__TASK OBJECTIVE__. Look through the records and copy every line in which "turned" appears.

┄┄┄┄┄┄┄┄┄┄┄┄┄┄┄┄┄┄┄┄

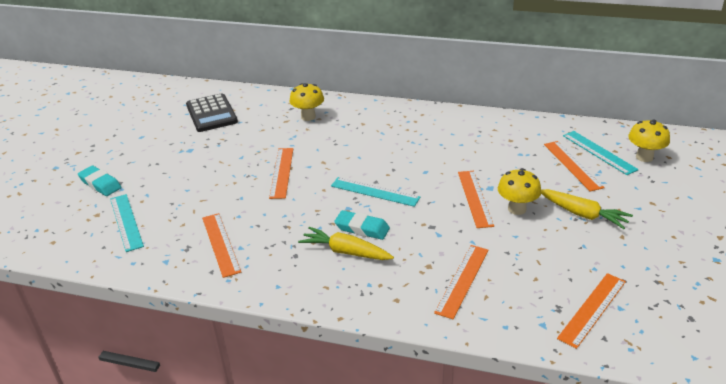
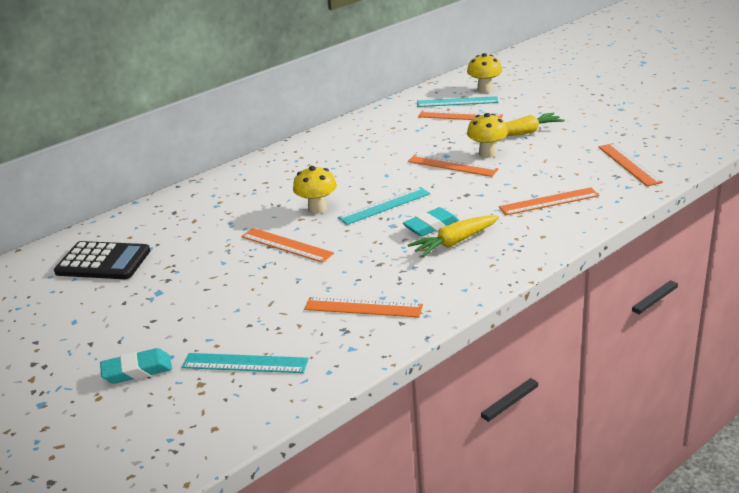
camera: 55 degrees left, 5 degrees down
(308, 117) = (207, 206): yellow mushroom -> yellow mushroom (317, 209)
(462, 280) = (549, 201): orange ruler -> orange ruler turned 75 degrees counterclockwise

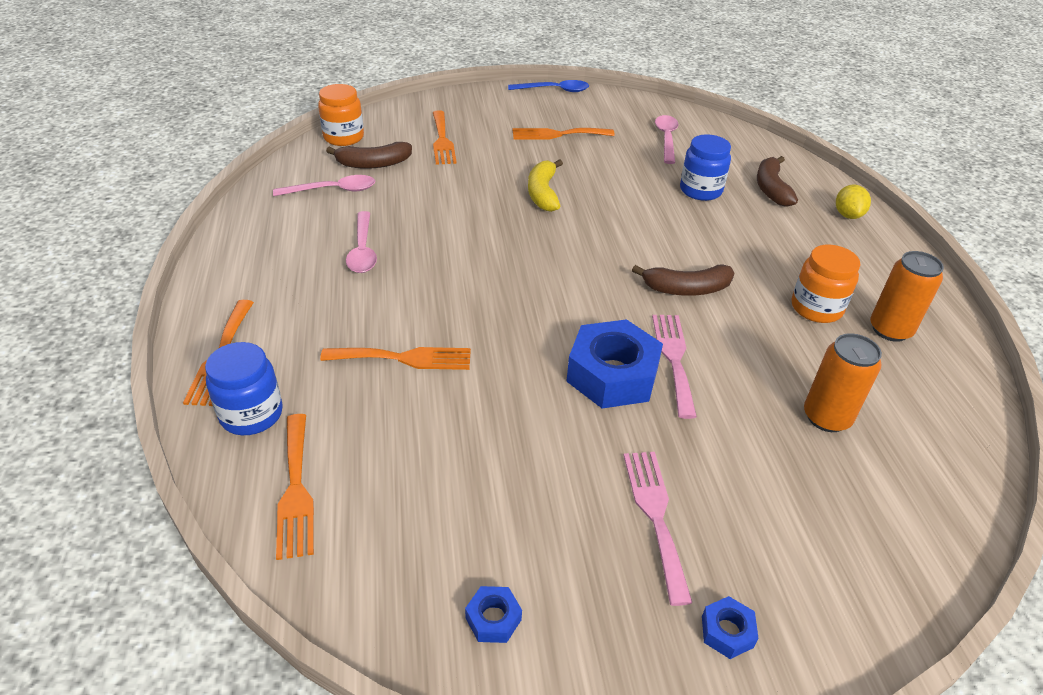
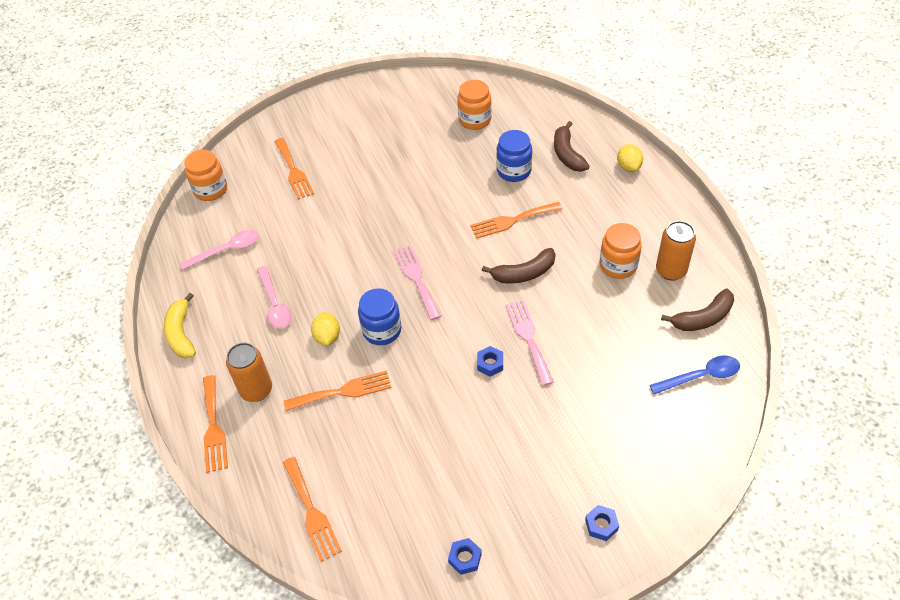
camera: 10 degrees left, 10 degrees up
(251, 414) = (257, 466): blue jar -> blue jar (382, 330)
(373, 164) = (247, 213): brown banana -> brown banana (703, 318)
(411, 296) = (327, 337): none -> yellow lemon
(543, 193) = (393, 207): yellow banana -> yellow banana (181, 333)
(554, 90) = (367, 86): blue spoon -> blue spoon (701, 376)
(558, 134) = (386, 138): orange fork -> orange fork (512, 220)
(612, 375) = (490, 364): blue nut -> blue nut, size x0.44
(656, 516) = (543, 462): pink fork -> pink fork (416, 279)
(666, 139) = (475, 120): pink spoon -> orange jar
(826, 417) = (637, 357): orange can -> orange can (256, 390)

┄┄┄┄┄┄┄┄┄┄┄┄┄┄┄┄┄┄┄┄

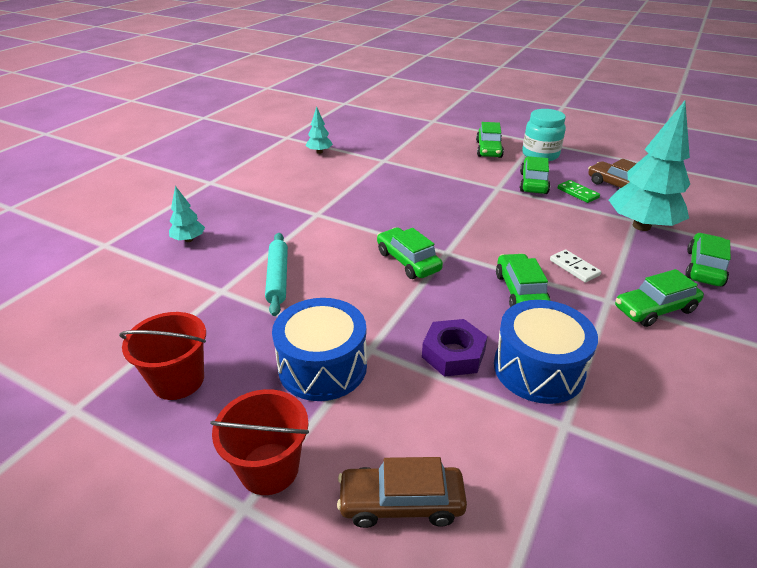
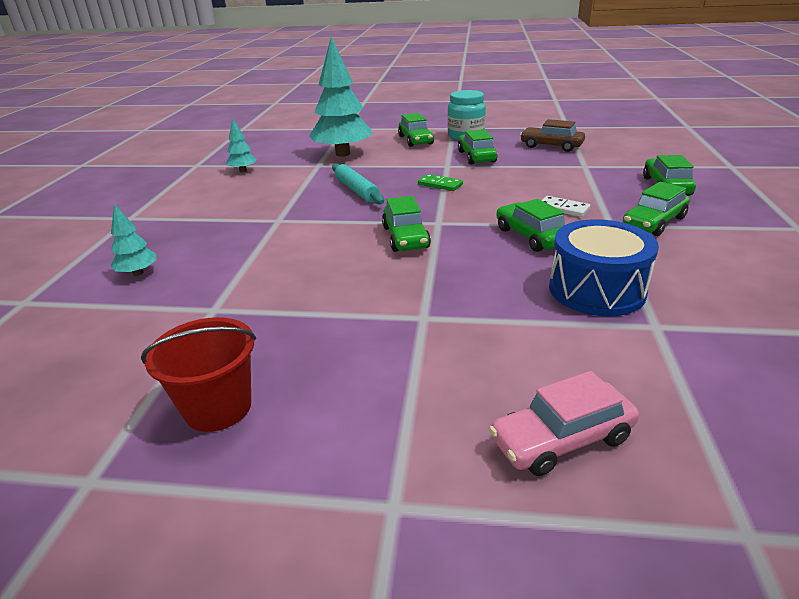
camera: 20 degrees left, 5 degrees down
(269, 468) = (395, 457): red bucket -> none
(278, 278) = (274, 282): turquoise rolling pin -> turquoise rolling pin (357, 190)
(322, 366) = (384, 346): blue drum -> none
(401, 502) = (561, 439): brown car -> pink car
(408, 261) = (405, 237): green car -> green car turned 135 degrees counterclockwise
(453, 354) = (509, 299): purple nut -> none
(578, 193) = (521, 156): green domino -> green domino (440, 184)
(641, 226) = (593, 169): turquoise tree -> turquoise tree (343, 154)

┄┄┄┄┄┄┄┄┄┄┄┄┄┄┄┄┄┄┄┄

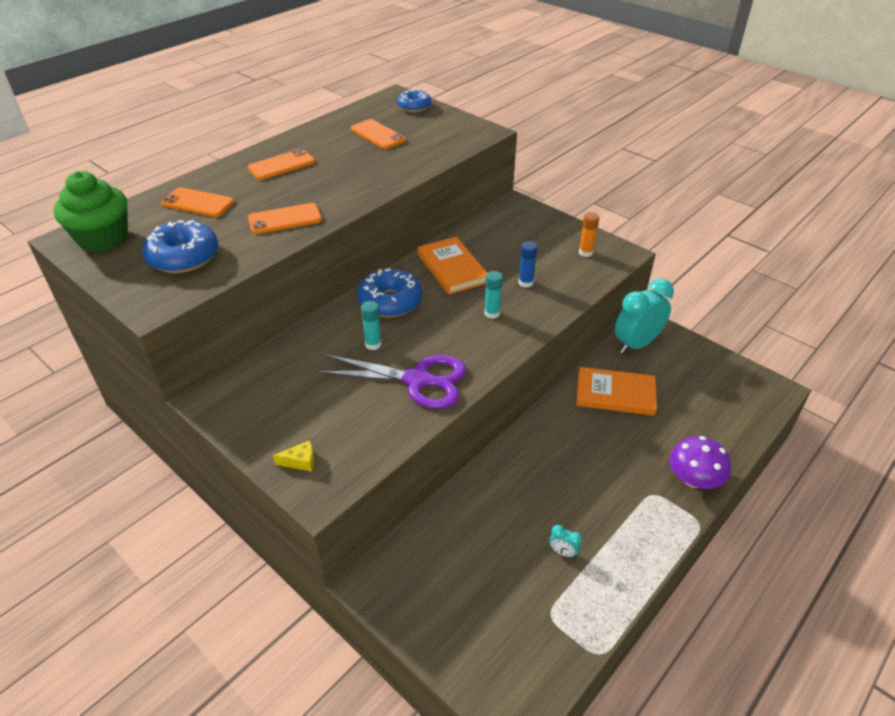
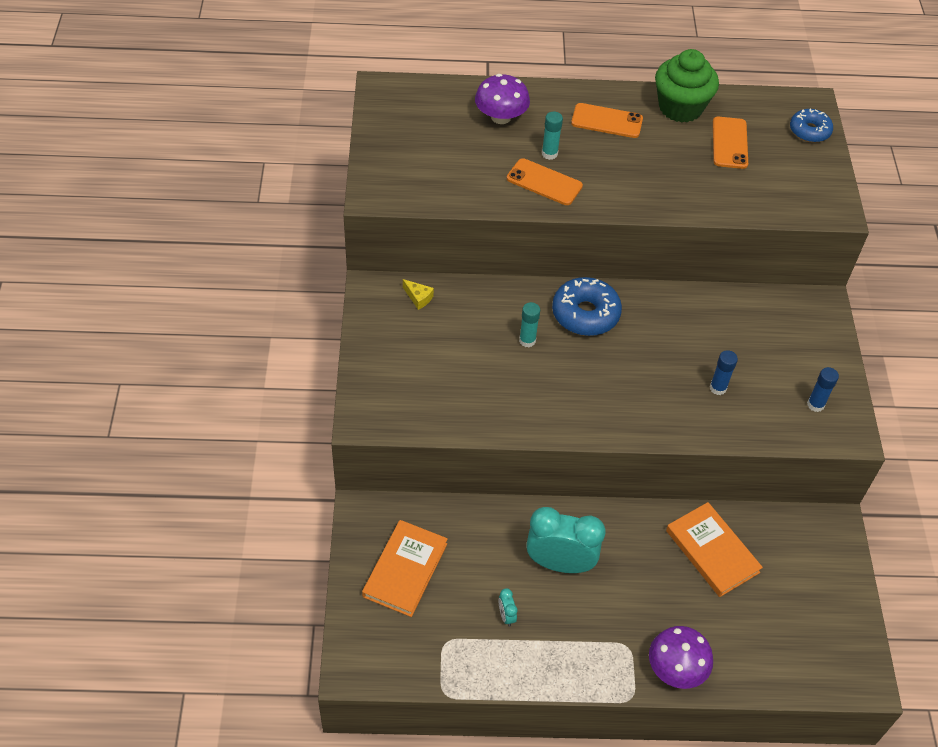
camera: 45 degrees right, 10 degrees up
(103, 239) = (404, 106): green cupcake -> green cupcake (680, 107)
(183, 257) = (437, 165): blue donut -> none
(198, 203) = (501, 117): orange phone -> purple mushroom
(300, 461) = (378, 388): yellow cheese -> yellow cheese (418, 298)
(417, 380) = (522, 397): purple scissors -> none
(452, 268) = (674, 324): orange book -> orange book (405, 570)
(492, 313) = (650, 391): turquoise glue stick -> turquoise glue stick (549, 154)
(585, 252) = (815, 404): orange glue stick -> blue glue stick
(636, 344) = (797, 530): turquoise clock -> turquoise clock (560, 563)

┄┄┄┄┄┄┄┄┄┄┄┄┄┄┄┄┄┄┄┄

__YOUR RESPONSE__.
(462, 280) = (549, 201): orange ruler -> orange ruler turned 75 degrees counterclockwise
(408, 261) = (405, 237): green car -> green car turned 135 degrees counterclockwise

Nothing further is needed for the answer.